__Record extracts__
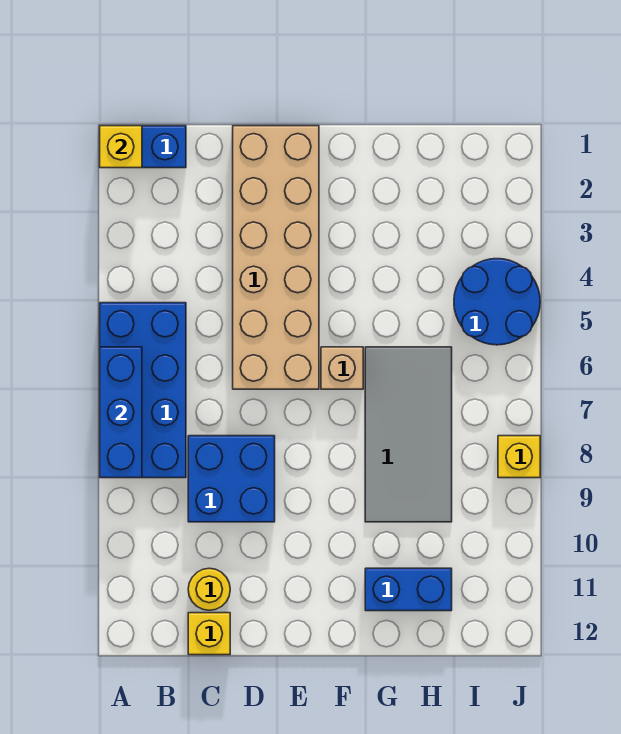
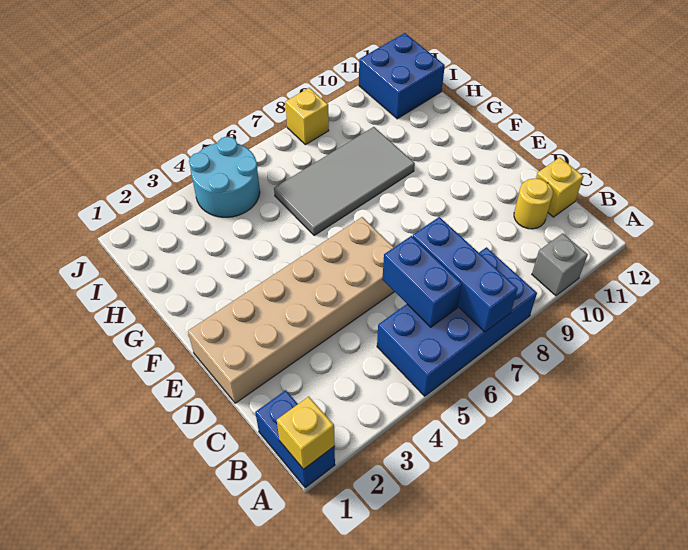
blue 1x3 brick [100,347,142,478] -> blue 1x3 brick turned to [413,217,518,332]
none -> grey 1x1 brick [532,233,588,296]
blue 2x2 brick [188,436,275,522] -> blue 2x2 brick moved to [359,33,445,119]
tan 1x1 brick [321,347,363,389] -> none
blue 1x2 brick [365,568,452,611] -> blue 1x2 brick moved to [382,236,462,327]
blue 2x2 round brick [454,259,540,345] -> cyan 2x2 round brick [189,137,260,217]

__Exercise directions__
Across the listing above, report every line where "none" occurs.

__Exercise solution__
none -> grey 1x1 brick [532,233,588,296]
tan 1x1 brick [321,347,363,389] -> none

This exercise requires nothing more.